ACTIVITY
Search the records below for "green" and copy every line it turns up in.

Scene comparison data:

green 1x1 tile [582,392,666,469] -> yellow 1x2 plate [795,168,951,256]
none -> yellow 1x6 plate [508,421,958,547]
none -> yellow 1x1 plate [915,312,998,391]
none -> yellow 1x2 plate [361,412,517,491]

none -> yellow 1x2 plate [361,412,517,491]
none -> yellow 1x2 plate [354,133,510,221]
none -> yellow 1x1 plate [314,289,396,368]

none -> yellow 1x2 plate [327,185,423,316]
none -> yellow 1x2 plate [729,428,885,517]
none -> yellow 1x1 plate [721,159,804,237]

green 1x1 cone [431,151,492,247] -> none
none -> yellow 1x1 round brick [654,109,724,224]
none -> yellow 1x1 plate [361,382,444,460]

SOLUTION
green 1x1 tile [582,392,666,469] -> yellow 1x2 plate [795,168,951,256]
green 1x1 cone [431,151,492,247] -> none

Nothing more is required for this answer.